* **DATA TO PROCESS**:
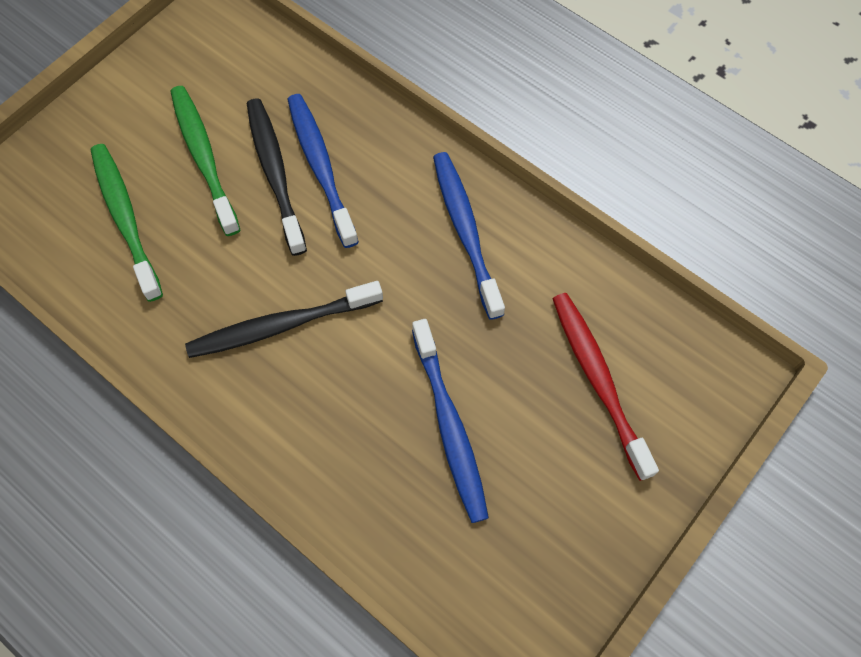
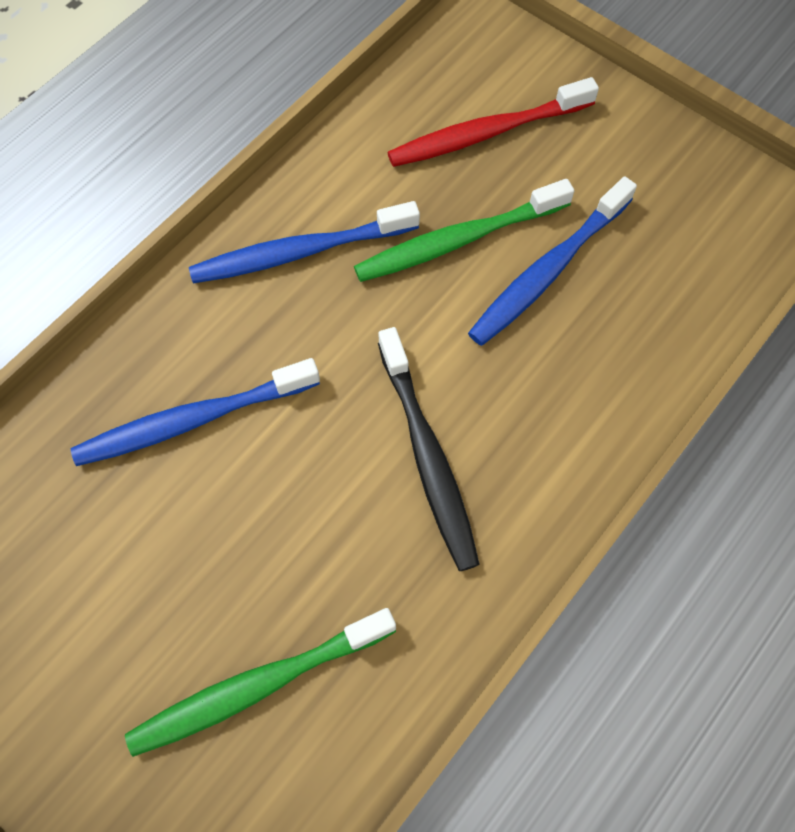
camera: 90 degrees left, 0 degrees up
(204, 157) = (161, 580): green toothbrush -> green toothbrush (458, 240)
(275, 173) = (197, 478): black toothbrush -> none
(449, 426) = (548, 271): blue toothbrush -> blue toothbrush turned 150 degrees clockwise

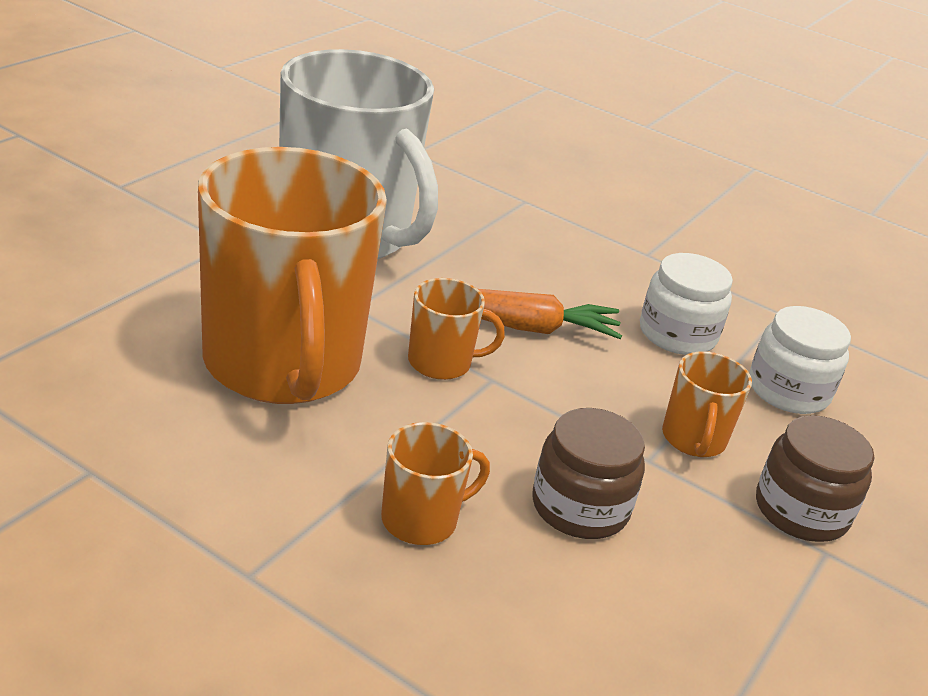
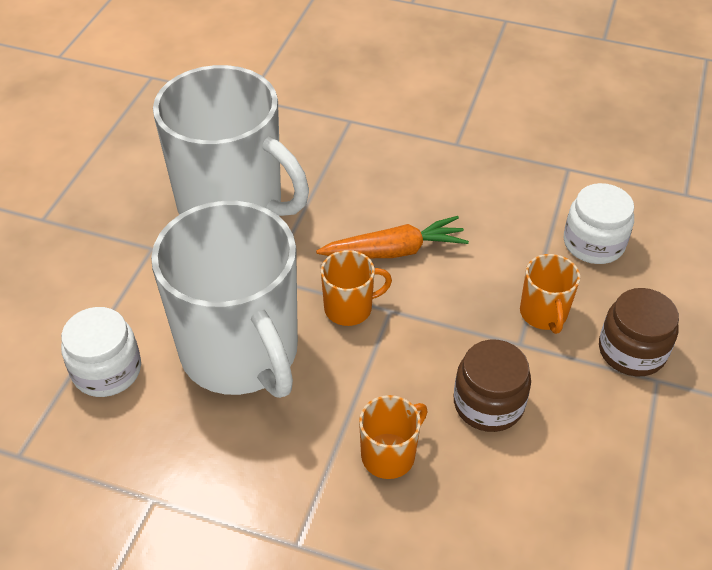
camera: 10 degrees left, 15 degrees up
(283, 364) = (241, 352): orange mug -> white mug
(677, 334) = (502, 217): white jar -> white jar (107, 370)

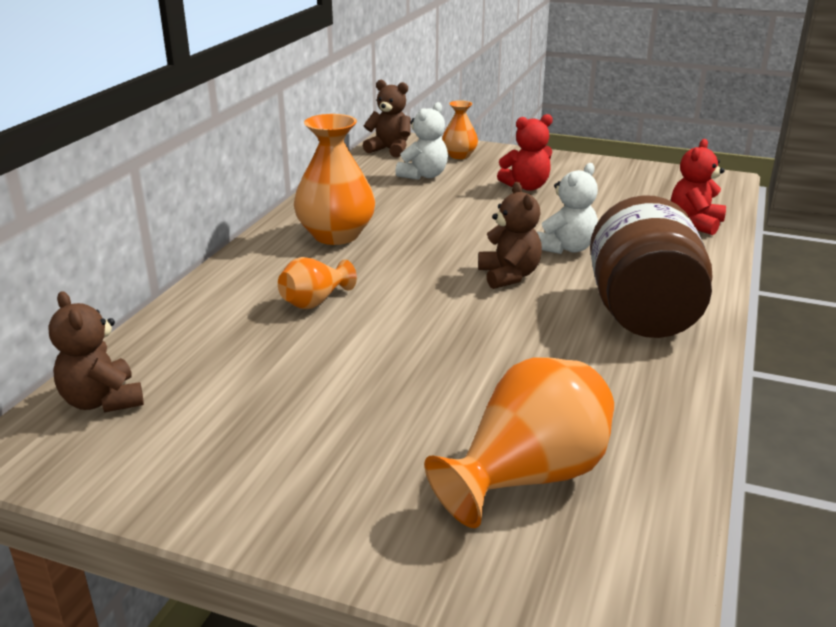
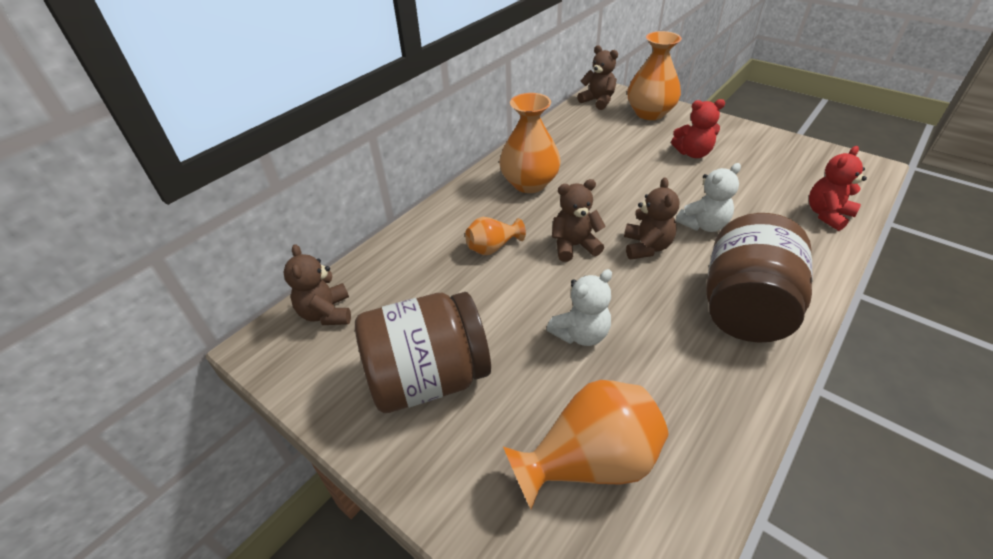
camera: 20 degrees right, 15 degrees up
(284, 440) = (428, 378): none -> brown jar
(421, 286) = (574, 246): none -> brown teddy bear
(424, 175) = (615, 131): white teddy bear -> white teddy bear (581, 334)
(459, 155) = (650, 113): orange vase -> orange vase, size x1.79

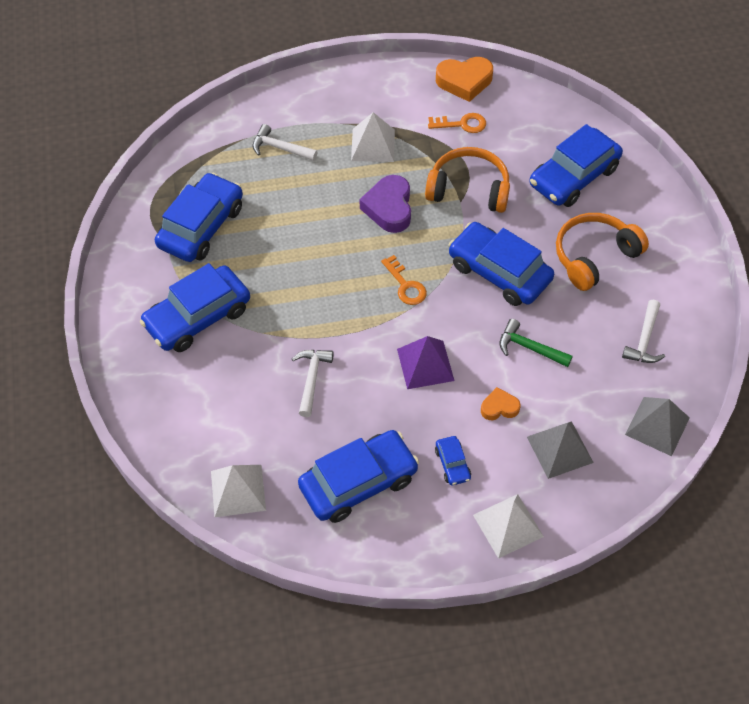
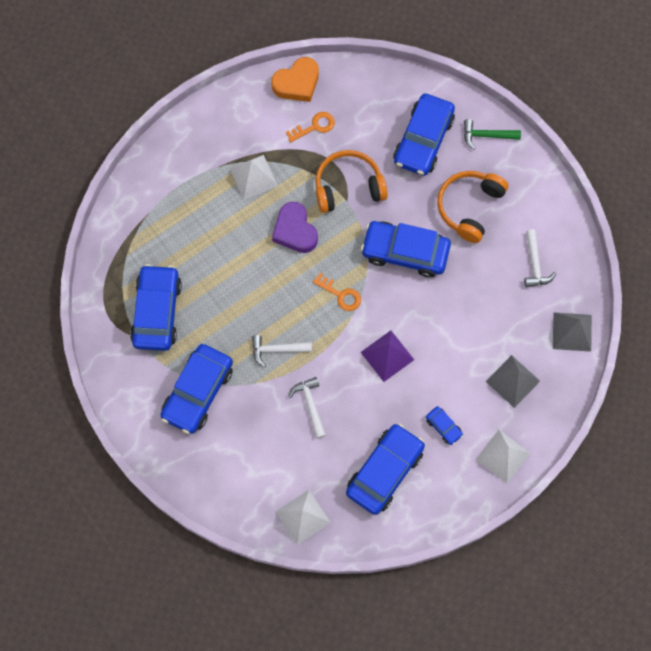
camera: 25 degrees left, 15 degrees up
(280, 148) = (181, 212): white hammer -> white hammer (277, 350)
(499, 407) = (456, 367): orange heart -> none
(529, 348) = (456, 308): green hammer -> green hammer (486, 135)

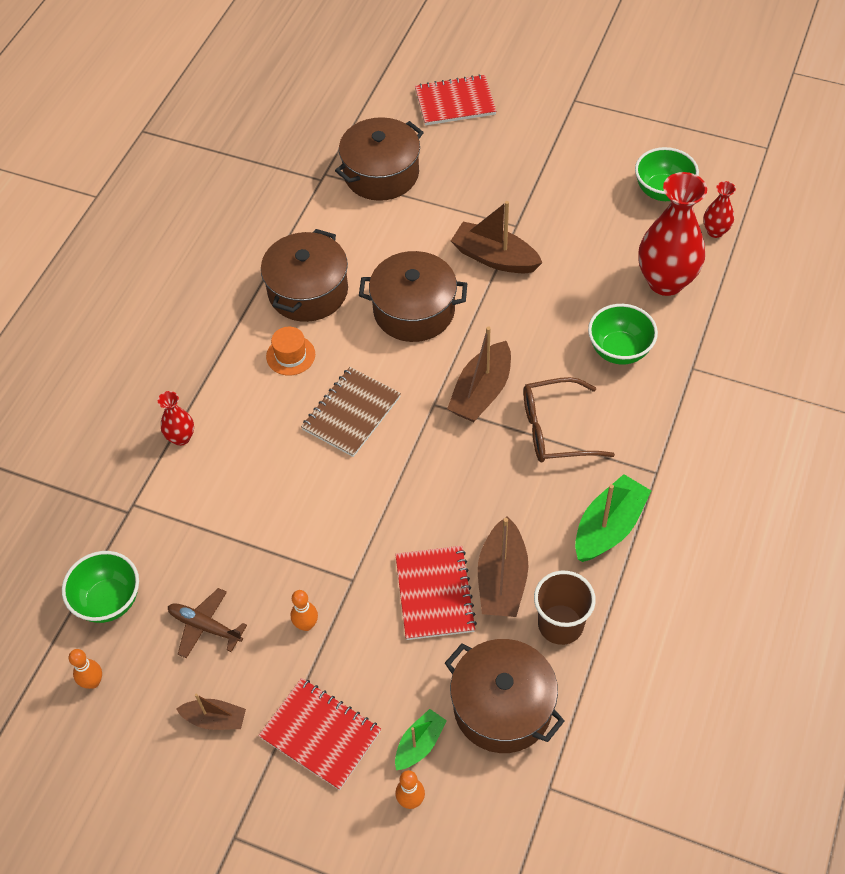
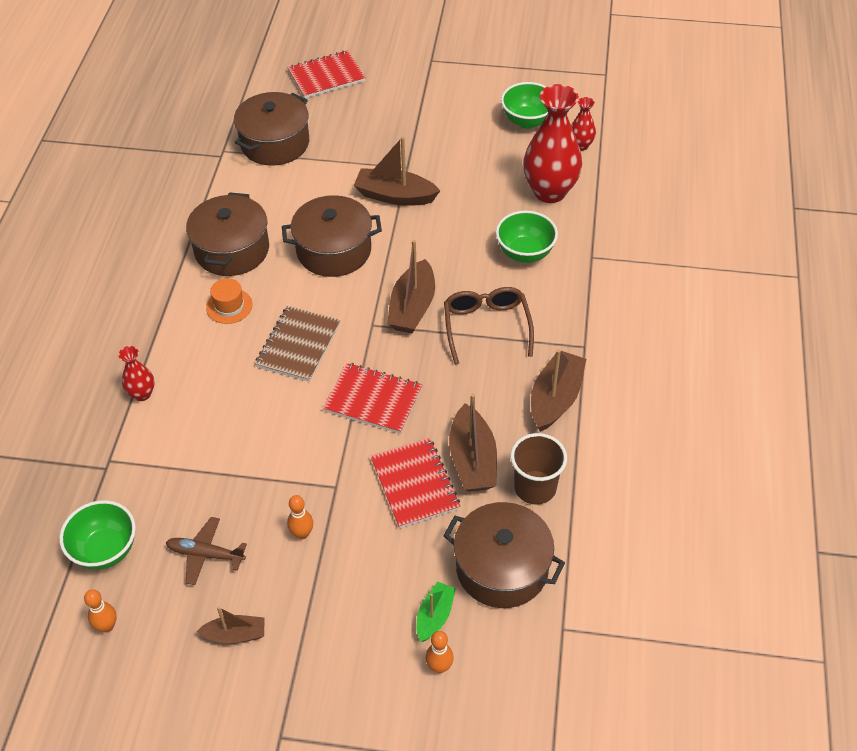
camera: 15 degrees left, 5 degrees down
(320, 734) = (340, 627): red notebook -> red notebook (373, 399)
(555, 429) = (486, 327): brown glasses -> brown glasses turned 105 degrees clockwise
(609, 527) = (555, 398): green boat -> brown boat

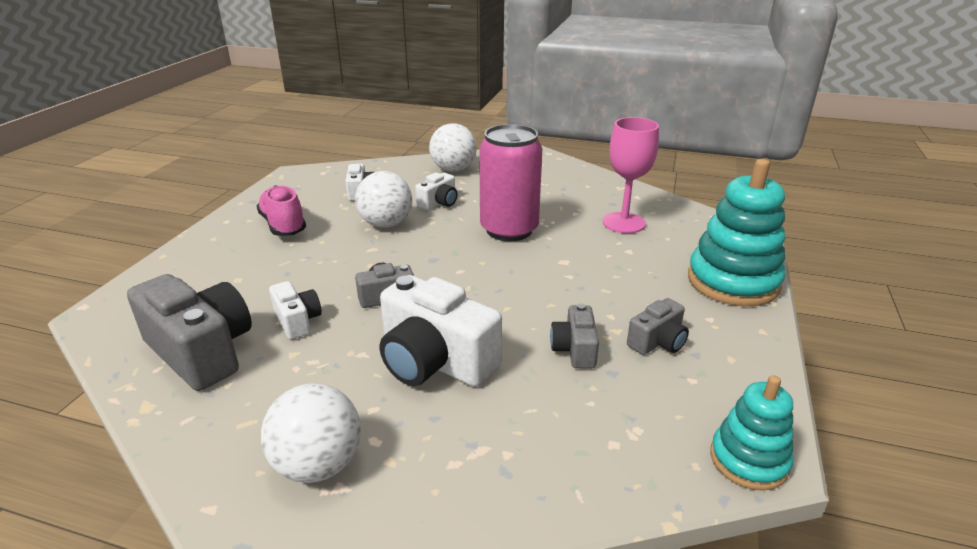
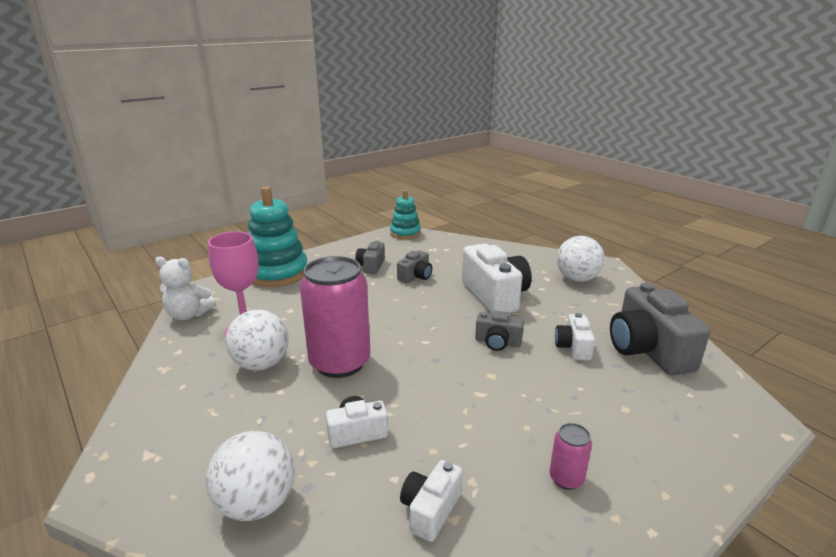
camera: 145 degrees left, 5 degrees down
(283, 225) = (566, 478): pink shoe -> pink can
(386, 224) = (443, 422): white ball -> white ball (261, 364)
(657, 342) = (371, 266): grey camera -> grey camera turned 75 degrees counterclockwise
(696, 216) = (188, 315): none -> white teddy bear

* **REQUIRED ACTION**: Copy out all the data above exactly as written. Skip the pictures.

* **EXERCISE SOLUTION**:
camera: 90 degrees left, 0 degrees up
(204, 157) = (161, 580): green toothbrush -> green toothbrush (458, 240)
(275, 173) = (197, 478): black toothbrush -> none
(449, 426) = (548, 271): blue toothbrush -> blue toothbrush turned 150 degrees clockwise

camera: 10 degrees left, 15 degrees up
(283, 364) = (241, 352): orange mug -> white mug
(677, 334) = (502, 217): white jar -> white jar (107, 370)

camera: 20 degrees right, 15 degrees up
(284, 440) = (428, 378): none -> brown jar
(421, 286) = (574, 246): none -> brown teddy bear
(424, 175) = (615, 131): white teddy bear -> white teddy bear (581, 334)
(459, 155) = (650, 113): orange vase -> orange vase, size x1.79

camera: 25 degrees left, 15 degrees up
(280, 148) = (181, 212): white hammer -> white hammer (277, 350)
(499, 407) = (456, 367): orange heart -> none
(529, 348) = (456, 308): green hammer -> green hammer (486, 135)

camera: 15 degrees left, 5 degrees down
(320, 734) = (340, 627): red notebook -> red notebook (373, 399)
(555, 429) = (486, 327): brown glasses -> brown glasses turned 105 degrees clockwise
(609, 527) = (555, 398): green boat -> brown boat

camera: 145 degrees left, 5 degrees down
(283, 225) = (566, 478): pink shoe -> pink can
(386, 224) = (443, 422): white ball -> white ball (261, 364)
(657, 342) = (371, 266): grey camera -> grey camera turned 75 degrees counterclockwise
(696, 216) = (188, 315): none -> white teddy bear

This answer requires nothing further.